**Work item**
Only the pictures are to be left out; return the rest of the data exactly as it stands.

Stored items:
________

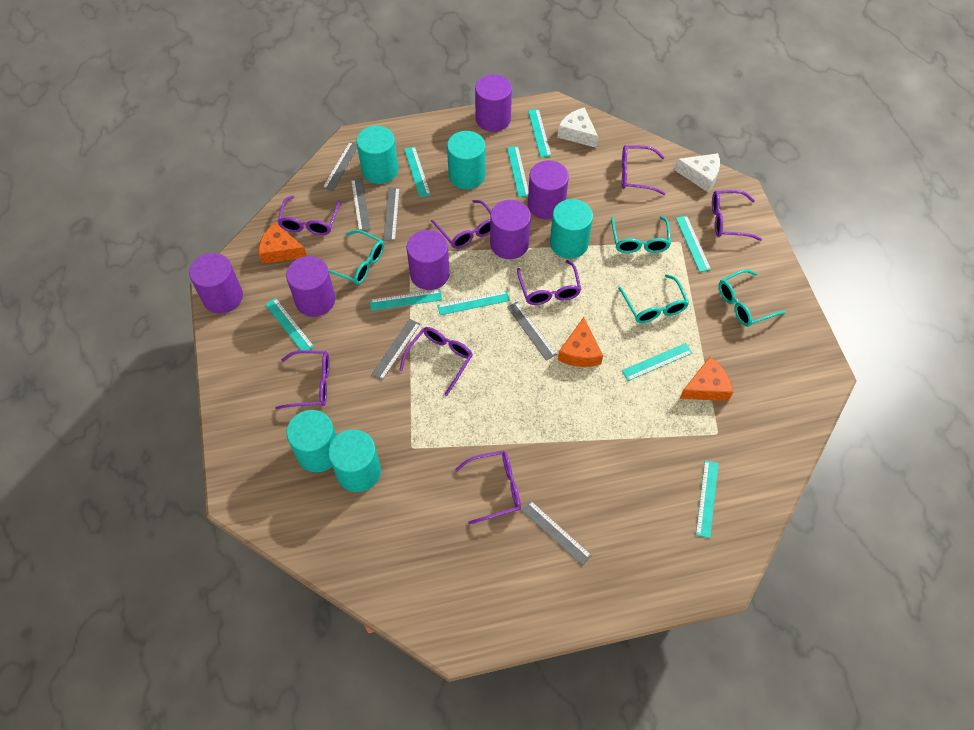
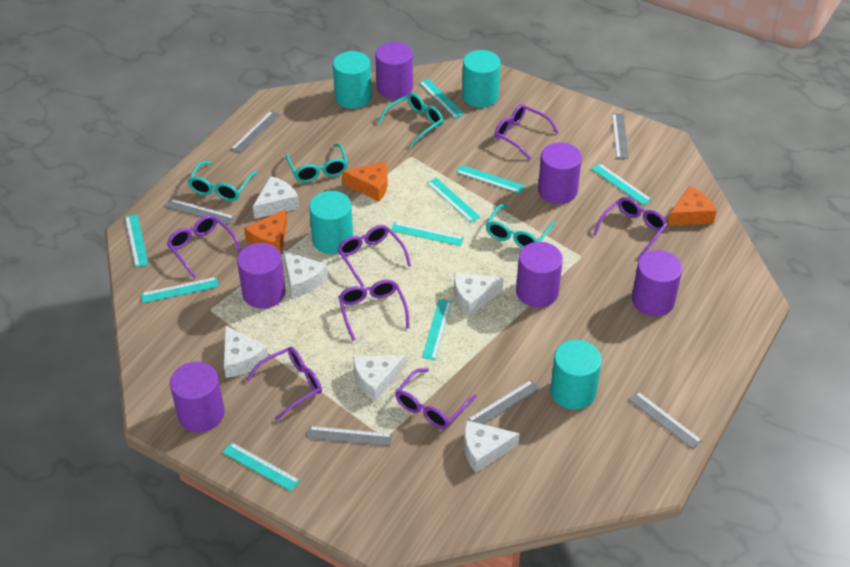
purple glasses: 8 -> 7
turquoise cylinder: 5 -> 4
white cheese: 2 -> 6

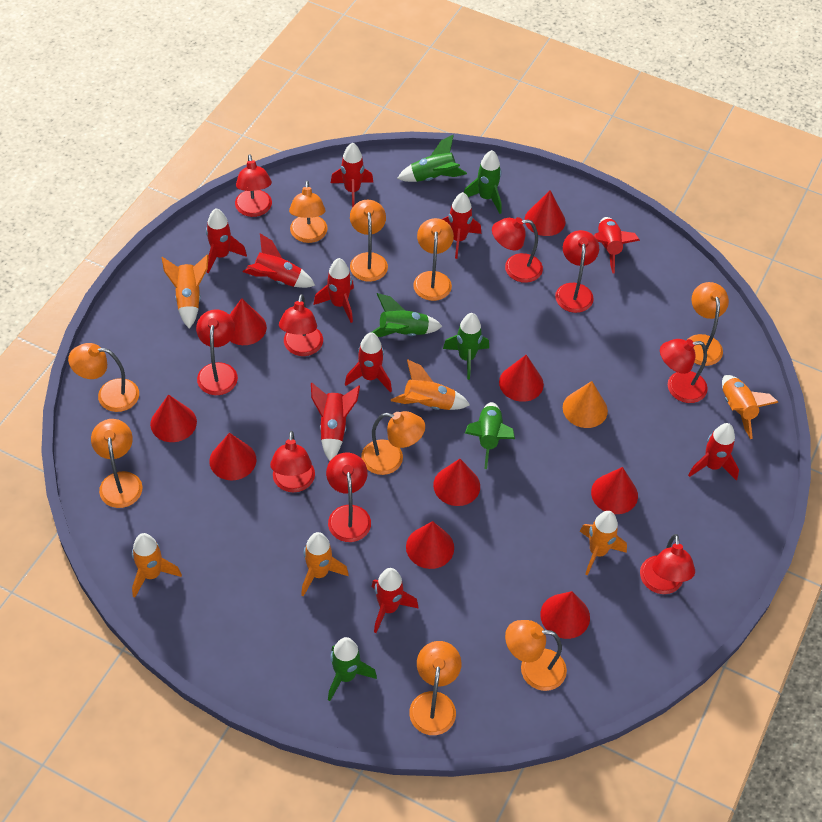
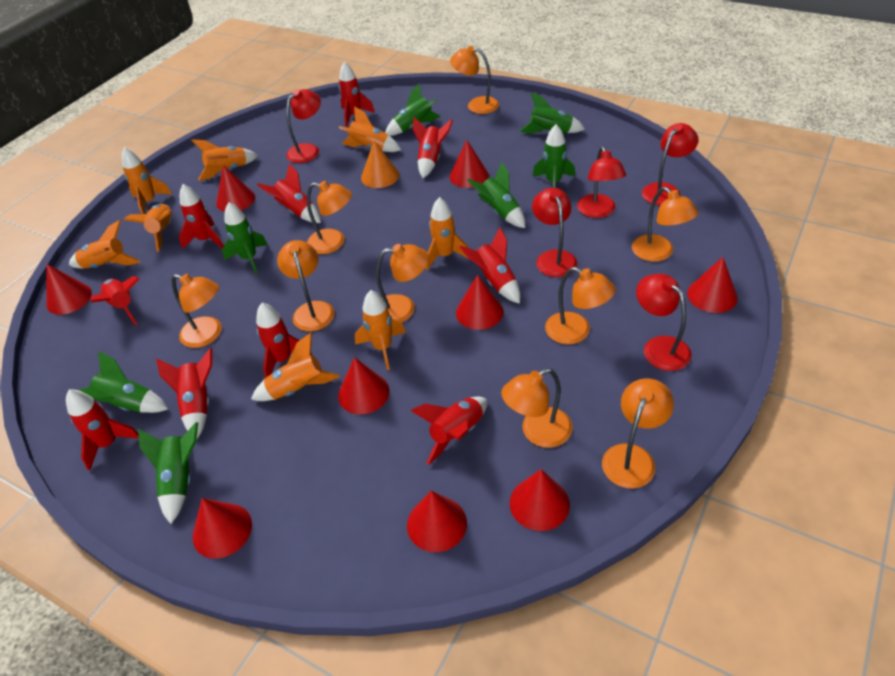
green rocket: 6 -> 7
orange rocket: 6 -> 8
red lamp: 9 -> 5

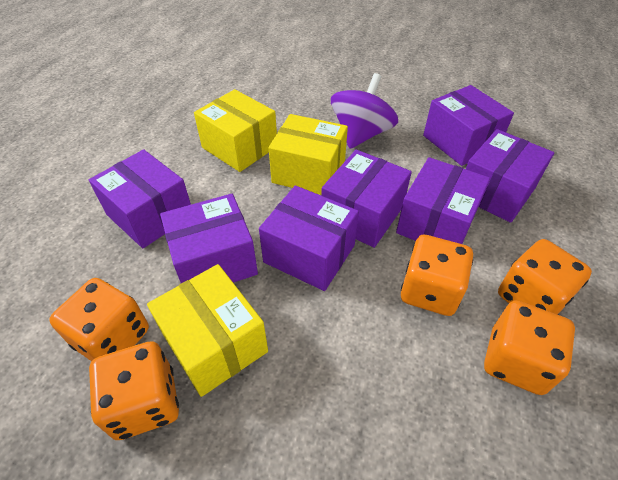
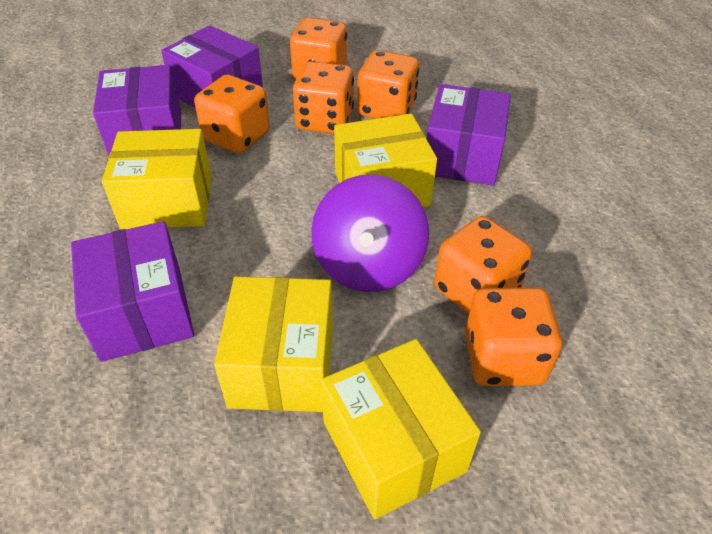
orange dice: 5 -> 6
purple box: 7 -> 4
yellow box: 3 -> 4

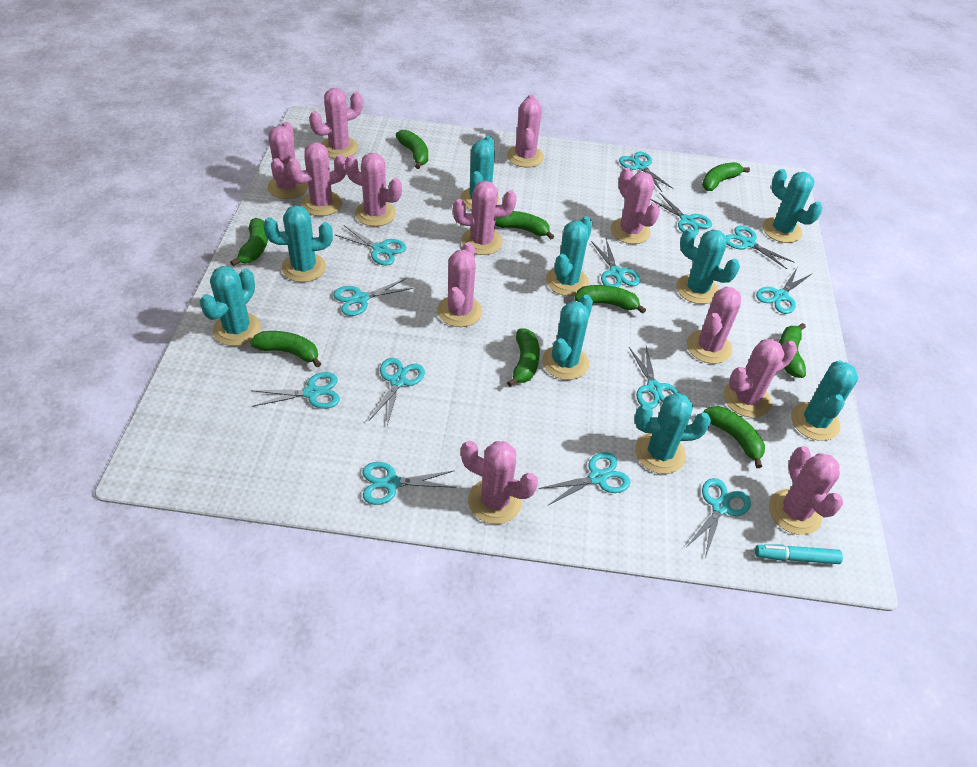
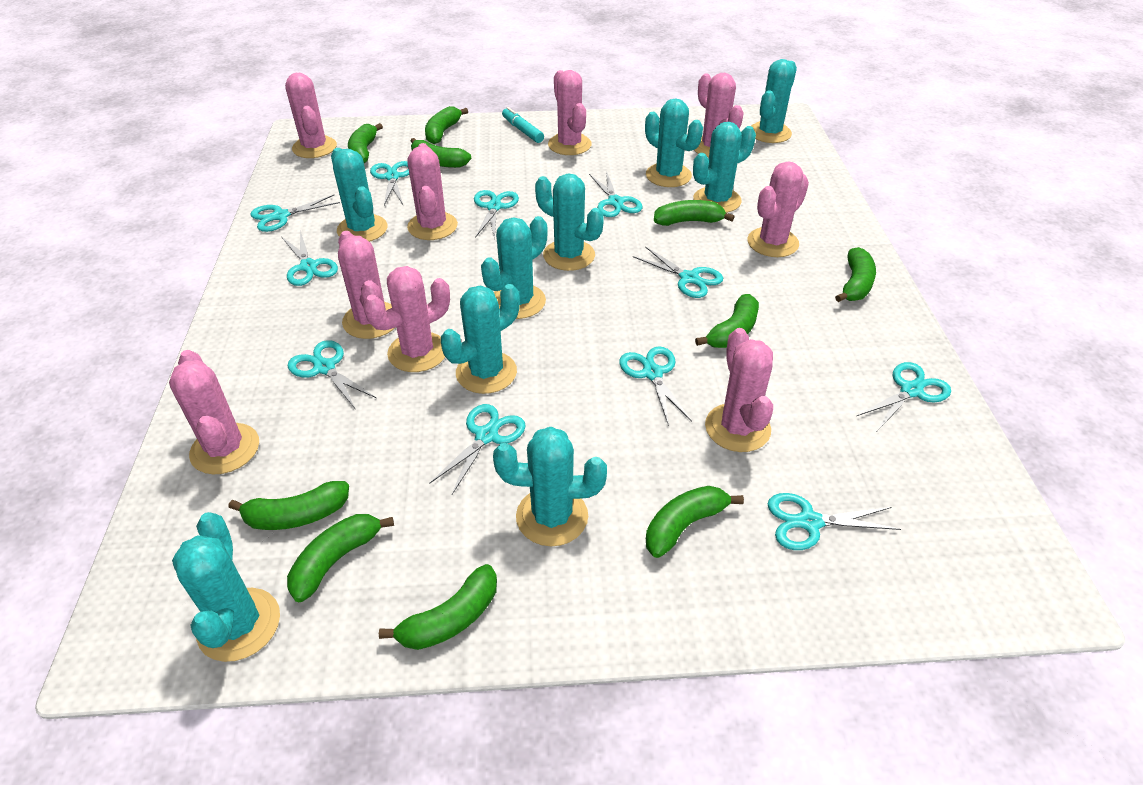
green banana: 9 -> 10
pink cactus: 12 -> 9
turquoise scissors: 13 -> 11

________

**Task answer**
purple glasses: 8 -> 7
turquoise cylinder: 5 -> 4
white cheese: 2 -> 6

green rocket: 6 -> 7
orange rocket: 6 -> 8
red lamp: 9 -> 5

orange dice: 5 -> 6
purple box: 7 -> 4
yellow box: 3 -> 4

green banana: 9 -> 10
pink cactus: 12 -> 9
turquoise scissors: 13 -> 11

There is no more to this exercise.